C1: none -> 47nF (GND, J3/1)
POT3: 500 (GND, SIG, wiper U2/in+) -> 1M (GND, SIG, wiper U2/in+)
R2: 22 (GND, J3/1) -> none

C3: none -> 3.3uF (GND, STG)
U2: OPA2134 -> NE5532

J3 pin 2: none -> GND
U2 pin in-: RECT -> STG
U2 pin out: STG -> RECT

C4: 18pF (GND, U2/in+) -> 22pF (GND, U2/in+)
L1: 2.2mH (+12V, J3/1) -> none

--

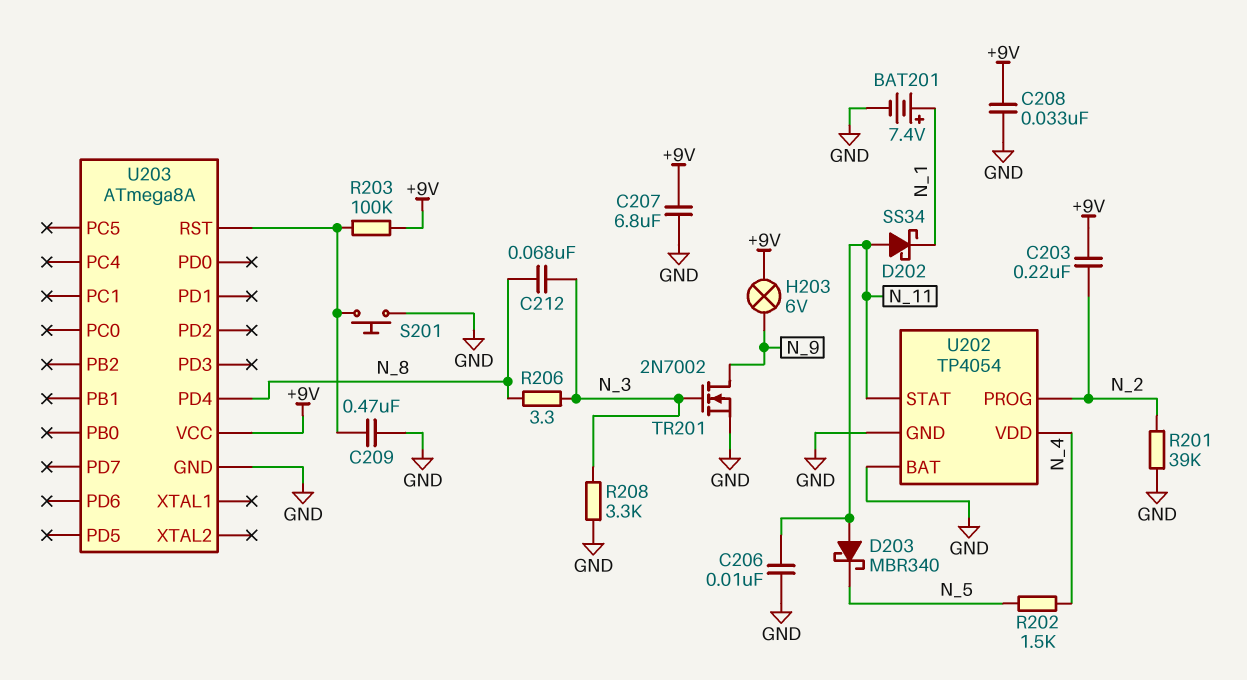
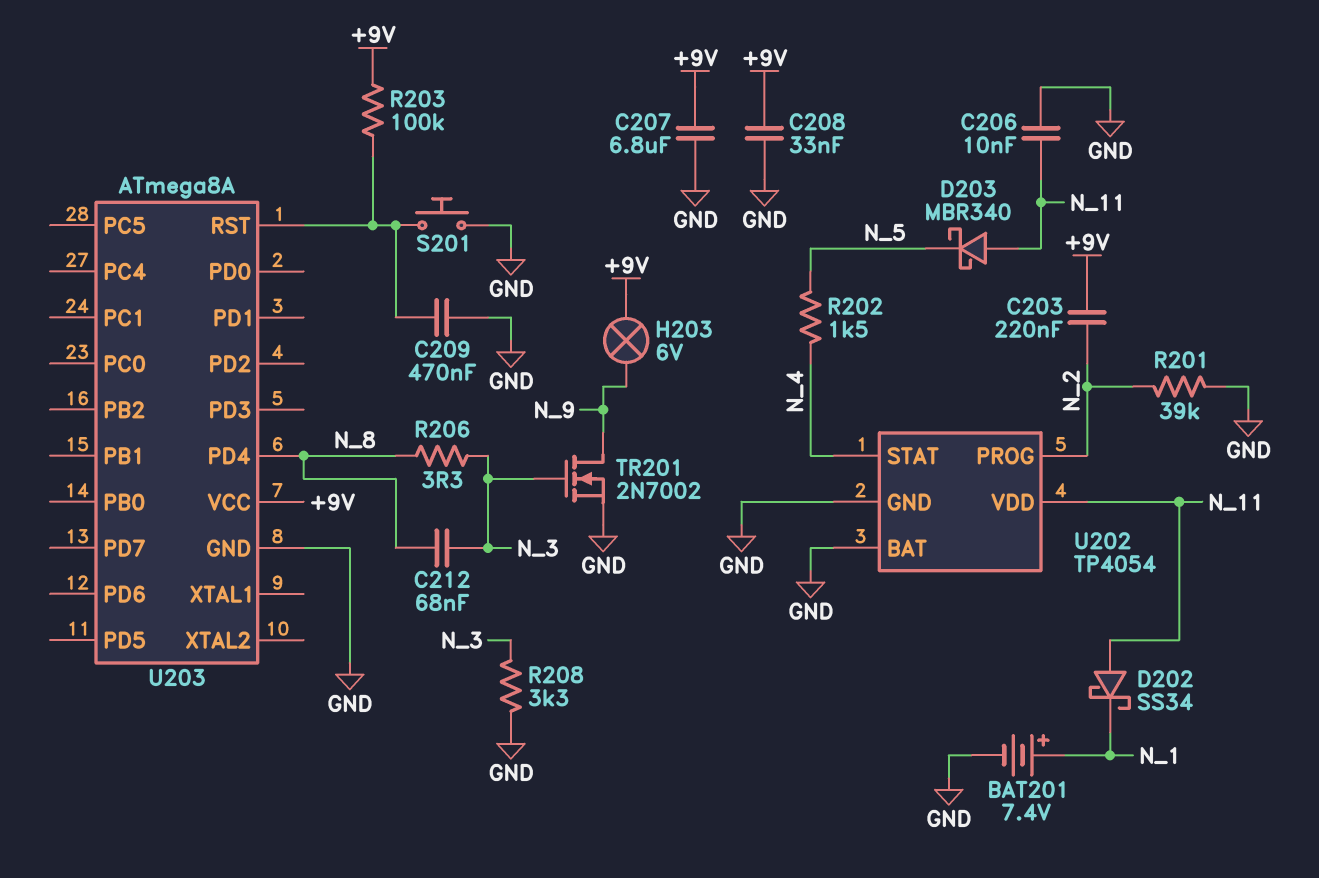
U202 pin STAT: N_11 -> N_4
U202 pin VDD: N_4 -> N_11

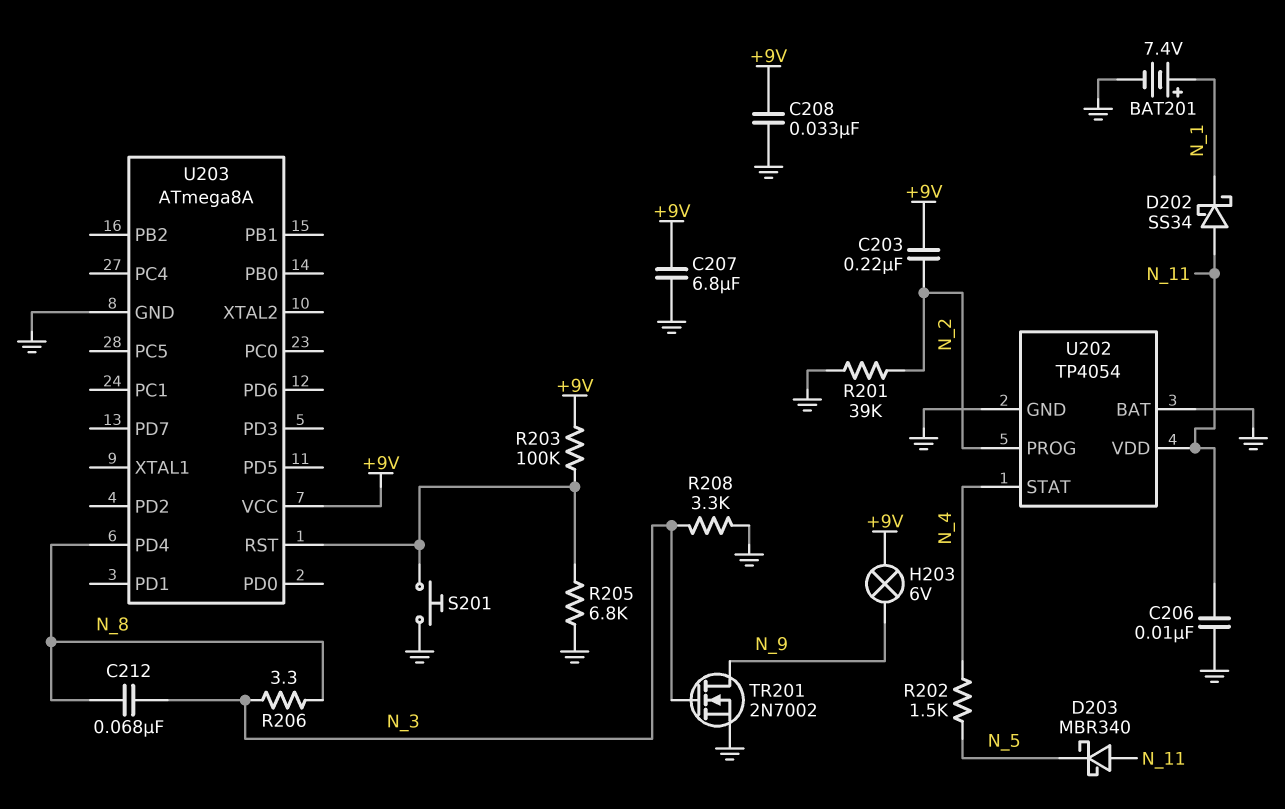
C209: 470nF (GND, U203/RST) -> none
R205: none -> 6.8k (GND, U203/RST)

» Goal of the exercise:
Filter the entries and copy out every line with the word "none".

» Task output:
C1: none -> 47nF (GND, J3/1)
R2: 22 (GND, J3/1) -> none
C3: none -> 3.3uF (GND, STG)
J3 pin 2: none -> GND
L1: 2.2mH (+12V, J3/1) -> none
C209: 470nF (GND, U203/RST) -> none
R205: none -> 6.8k (GND, U203/RST)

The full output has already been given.